[EXCERPTED RECORDS]
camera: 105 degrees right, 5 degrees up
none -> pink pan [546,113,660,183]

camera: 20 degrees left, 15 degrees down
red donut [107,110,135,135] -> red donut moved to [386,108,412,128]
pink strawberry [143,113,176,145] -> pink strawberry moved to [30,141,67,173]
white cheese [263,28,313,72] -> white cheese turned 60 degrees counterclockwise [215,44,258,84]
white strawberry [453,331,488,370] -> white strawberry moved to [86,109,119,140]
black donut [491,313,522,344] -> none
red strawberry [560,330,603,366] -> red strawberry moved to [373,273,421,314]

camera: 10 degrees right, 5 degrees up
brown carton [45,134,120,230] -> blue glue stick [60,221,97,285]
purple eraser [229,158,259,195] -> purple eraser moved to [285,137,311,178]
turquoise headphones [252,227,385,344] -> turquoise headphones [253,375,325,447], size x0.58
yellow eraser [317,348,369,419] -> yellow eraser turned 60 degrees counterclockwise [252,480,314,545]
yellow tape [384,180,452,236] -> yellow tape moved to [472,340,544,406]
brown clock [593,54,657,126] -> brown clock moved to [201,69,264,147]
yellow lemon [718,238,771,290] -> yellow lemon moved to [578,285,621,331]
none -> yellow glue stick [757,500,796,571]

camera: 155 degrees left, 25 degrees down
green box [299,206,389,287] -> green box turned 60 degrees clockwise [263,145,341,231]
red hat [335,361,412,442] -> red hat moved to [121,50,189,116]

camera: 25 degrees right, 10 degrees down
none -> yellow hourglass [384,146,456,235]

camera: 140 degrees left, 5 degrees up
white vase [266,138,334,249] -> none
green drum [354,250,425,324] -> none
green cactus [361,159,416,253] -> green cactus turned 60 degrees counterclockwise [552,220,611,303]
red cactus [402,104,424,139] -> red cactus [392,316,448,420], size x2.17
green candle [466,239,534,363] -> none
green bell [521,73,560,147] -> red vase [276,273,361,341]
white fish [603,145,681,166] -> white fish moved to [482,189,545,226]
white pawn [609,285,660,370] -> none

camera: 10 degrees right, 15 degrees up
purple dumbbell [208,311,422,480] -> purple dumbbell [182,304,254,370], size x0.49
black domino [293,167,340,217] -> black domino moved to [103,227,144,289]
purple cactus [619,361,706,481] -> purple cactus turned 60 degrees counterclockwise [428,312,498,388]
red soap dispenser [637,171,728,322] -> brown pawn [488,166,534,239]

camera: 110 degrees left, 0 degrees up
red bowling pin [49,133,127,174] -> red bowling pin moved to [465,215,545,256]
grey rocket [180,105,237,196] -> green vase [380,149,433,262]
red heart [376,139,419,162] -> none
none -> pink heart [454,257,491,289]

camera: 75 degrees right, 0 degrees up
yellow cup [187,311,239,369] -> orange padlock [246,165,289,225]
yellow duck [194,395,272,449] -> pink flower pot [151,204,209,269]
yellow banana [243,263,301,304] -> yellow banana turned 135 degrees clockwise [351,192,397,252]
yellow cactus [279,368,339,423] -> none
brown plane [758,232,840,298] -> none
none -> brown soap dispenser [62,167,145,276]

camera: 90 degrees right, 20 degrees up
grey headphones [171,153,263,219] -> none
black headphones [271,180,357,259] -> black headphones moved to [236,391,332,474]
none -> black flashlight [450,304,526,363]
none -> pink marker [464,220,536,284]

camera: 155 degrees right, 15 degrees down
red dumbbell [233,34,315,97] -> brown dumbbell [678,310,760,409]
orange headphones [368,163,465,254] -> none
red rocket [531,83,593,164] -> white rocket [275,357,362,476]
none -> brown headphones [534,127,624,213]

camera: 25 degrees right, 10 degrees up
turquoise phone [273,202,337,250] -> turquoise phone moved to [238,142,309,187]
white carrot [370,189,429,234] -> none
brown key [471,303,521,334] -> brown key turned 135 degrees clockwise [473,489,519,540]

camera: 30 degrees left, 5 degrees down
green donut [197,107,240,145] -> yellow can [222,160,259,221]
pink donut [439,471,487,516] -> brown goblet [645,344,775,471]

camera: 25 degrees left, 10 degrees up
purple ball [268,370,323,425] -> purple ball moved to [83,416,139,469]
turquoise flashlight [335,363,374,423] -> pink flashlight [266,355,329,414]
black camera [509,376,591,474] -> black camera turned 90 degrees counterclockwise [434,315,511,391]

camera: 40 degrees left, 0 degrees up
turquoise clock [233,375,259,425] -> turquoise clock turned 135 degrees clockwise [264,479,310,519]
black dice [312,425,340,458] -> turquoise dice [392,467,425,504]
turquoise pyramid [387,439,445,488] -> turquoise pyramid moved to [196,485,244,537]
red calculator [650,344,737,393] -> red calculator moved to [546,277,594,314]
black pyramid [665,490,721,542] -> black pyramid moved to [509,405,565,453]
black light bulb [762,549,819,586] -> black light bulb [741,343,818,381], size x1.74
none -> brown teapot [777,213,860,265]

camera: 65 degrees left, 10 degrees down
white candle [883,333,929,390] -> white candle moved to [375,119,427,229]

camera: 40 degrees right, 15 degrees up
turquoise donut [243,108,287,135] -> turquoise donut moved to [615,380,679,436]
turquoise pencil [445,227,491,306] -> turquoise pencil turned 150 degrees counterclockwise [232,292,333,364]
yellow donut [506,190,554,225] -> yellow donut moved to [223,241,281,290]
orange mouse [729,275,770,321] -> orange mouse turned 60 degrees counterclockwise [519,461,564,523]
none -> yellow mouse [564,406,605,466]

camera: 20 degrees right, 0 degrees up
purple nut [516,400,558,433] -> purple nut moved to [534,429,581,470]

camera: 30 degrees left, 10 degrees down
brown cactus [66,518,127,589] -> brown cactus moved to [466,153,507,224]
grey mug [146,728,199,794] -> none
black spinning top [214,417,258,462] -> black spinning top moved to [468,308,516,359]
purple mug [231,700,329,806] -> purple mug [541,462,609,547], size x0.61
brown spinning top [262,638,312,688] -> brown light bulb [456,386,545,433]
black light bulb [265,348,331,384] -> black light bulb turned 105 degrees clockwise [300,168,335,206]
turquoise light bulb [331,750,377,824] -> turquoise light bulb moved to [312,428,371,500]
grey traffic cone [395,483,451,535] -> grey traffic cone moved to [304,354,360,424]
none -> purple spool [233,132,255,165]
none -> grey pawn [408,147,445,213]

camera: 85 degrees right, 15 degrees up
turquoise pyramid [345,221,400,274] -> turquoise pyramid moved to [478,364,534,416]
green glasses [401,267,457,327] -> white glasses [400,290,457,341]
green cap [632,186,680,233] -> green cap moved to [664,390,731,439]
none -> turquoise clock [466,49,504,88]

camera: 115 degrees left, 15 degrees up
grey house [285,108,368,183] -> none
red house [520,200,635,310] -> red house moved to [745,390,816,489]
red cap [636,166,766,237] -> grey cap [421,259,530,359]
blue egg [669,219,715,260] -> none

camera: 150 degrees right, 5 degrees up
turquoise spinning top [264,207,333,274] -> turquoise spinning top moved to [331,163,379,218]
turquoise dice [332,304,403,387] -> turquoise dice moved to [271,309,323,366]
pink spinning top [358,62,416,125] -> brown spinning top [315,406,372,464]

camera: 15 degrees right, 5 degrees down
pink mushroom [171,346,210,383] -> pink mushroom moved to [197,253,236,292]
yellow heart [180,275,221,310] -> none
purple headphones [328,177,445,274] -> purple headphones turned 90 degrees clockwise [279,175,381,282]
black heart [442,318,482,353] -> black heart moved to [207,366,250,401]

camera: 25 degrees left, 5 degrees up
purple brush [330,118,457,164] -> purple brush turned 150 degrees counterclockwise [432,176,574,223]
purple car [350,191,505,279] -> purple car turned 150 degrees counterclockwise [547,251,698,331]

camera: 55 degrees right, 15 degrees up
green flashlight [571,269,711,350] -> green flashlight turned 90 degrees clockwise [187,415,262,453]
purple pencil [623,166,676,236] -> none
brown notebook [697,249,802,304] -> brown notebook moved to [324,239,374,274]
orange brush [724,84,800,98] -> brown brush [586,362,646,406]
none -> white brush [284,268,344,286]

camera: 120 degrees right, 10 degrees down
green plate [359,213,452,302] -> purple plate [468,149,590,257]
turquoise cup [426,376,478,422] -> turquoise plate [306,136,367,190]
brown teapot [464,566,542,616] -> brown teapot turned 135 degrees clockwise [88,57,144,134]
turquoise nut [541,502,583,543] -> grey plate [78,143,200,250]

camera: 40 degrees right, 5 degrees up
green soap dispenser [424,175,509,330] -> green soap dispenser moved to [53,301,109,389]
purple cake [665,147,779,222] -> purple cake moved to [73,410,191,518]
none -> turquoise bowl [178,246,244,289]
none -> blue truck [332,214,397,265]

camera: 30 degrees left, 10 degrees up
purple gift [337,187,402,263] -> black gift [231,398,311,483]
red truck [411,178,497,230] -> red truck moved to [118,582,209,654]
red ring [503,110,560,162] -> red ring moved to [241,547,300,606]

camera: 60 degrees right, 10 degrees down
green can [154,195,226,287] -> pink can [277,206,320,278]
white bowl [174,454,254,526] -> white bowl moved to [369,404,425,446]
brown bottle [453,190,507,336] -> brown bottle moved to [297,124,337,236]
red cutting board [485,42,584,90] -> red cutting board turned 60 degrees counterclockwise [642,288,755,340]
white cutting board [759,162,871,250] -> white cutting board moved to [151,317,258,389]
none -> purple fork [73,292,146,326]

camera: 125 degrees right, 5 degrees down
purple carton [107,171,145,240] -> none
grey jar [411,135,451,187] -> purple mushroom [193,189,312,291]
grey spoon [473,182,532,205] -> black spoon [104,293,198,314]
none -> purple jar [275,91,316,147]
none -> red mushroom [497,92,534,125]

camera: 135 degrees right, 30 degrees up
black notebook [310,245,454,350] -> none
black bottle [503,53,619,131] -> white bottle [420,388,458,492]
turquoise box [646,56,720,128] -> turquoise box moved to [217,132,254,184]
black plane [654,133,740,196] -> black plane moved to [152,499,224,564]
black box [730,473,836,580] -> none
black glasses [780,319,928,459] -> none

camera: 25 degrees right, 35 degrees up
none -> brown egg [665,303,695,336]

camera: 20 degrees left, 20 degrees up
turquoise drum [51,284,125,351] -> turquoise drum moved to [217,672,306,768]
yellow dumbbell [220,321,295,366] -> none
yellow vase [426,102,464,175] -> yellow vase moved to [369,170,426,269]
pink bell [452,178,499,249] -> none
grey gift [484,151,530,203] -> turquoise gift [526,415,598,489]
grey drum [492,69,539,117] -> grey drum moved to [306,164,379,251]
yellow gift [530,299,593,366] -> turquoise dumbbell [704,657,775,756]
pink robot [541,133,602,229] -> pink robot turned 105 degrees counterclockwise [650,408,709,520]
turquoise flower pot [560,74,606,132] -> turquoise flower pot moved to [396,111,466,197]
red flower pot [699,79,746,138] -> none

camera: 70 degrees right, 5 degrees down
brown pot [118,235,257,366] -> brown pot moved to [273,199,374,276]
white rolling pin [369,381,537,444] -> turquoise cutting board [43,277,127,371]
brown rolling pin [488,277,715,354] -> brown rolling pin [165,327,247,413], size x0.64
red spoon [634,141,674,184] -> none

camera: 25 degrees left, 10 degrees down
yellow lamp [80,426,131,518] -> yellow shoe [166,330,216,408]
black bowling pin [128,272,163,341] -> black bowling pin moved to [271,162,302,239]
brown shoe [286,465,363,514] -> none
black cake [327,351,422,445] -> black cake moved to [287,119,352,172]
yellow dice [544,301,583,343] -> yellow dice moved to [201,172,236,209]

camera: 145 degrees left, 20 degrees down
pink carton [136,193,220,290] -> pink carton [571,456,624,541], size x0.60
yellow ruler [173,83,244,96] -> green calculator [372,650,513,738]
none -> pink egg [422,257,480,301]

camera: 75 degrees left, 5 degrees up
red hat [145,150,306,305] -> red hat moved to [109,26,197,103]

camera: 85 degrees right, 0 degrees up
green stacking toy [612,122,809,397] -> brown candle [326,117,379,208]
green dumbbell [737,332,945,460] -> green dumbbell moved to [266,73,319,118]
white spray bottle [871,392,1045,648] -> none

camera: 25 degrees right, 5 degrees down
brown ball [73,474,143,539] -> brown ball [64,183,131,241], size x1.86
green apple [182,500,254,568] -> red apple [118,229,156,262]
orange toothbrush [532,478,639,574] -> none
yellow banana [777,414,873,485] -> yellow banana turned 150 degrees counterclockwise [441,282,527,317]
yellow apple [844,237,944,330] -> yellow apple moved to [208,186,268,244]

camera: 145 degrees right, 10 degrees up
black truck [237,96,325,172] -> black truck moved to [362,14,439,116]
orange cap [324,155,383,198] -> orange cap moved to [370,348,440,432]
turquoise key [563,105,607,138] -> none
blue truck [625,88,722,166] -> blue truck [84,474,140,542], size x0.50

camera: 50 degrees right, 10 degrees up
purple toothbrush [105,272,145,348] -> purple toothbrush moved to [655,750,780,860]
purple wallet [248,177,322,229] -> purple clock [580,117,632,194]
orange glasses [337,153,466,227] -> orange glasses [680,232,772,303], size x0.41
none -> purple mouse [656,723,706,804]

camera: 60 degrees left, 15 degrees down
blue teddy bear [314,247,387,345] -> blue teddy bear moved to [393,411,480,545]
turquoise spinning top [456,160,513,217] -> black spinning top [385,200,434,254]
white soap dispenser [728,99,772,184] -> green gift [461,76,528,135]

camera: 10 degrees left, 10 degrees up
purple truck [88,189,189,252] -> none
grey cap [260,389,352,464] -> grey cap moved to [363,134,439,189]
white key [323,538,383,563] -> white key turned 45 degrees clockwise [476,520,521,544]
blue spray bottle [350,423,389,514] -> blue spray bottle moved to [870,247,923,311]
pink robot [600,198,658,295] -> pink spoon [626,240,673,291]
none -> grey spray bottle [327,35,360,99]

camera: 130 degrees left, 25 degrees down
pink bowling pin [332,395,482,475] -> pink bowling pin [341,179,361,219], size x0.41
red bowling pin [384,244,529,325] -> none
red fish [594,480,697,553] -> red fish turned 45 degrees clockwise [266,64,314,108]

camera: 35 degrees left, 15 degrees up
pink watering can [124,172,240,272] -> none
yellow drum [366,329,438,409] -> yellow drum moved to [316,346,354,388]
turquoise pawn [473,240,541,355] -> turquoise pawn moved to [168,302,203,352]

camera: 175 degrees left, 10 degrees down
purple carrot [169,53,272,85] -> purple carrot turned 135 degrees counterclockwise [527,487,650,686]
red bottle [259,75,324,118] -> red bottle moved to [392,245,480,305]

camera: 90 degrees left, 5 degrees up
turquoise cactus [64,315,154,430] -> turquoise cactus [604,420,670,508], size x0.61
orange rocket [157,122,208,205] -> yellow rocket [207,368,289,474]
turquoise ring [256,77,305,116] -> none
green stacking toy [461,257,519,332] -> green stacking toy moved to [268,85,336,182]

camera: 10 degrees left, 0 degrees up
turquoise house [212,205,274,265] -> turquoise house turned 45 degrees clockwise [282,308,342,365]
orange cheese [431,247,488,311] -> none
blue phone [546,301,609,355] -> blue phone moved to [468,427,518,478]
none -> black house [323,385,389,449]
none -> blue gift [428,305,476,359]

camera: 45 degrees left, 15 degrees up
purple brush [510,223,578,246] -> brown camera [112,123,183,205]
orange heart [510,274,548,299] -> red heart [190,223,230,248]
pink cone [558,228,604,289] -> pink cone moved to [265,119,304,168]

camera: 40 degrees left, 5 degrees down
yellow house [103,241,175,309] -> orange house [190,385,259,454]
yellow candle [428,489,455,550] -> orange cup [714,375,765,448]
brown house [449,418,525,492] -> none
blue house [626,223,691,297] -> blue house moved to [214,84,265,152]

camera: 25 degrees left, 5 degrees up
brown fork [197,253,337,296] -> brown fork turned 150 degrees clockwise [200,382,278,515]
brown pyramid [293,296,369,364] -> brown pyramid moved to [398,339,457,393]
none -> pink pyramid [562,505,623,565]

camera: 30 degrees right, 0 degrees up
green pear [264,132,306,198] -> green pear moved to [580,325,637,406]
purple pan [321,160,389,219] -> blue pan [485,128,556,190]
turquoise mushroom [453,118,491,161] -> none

[ASSIGNED TASK]
Only the lines above starting at the line that holds "camera: 75 degrees right, 0 degrees up" and ending at the line that holds "black camera [509,376,591,474]" are to be repeated, exactly and in full.

[ANSWER AREA]
camera: 75 degrees right, 0 degrees up
yellow cup [187,311,239,369] -> orange padlock [246,165,289,225]
yellow duck [194,395,272,449] -> pink flower pot [151,204,209,269]
yellow banana [243,263,301,304] -> yellow banana turned 135 degrees clockwise [351,192,397,252]
yellow cactus [279,368,339,423] -> none
brown plane [758,232,840,298] -> none
none -> brown soap dispenser [62,167,145,276]

camera: 90 degrees right, 20 degrees up
grey headphones [171,153,263,219] -> none
black headphones [271,180,357,259] -> black headphones moved to [236,391,332,474]
none -> black flashlight [450,304,526,363]
none -> pink marker [464,220,536,284]

camera: 155 degrees right, 15 degrees down
red dumbbell [233,34,315,97] -> brown dumbbell [678,310,760,409]
orange headphones [368,163,465,254] -> none
red rocket [531,83,593,164] -> white rocket [275,357,362,476]
none -> brown headphones [534,127,624,213]

camera: 25 degrees right, 10 degrees up
turquoise phone [273,202,337,250] -> turquoise phone moved to [238,142,309,187]
white carrot [370,189,429,234] -> none
brown key [471,303,521,334] -> brown key turned 135 degrees clockwise [473,489,519,540]

camera: 30 degrees left, 5 degrees down
green donut [197,107,240,145] -> yellow can [222,160,259,221]
pink donut [439,471,487,516] -> brown goblet [645,344,775,471]

camera: 25 degrees left, 10 degrees up
purple ball [268,370,323,425] -> purple ball moved to [83,416,139,469]
turquoise flashlight [335,363,374,423] -> pink flashlight [266,355,329,414]
black camera [509,376,591,474] -> black camera turned 90 degrees counterclockwise [434,315,511,391]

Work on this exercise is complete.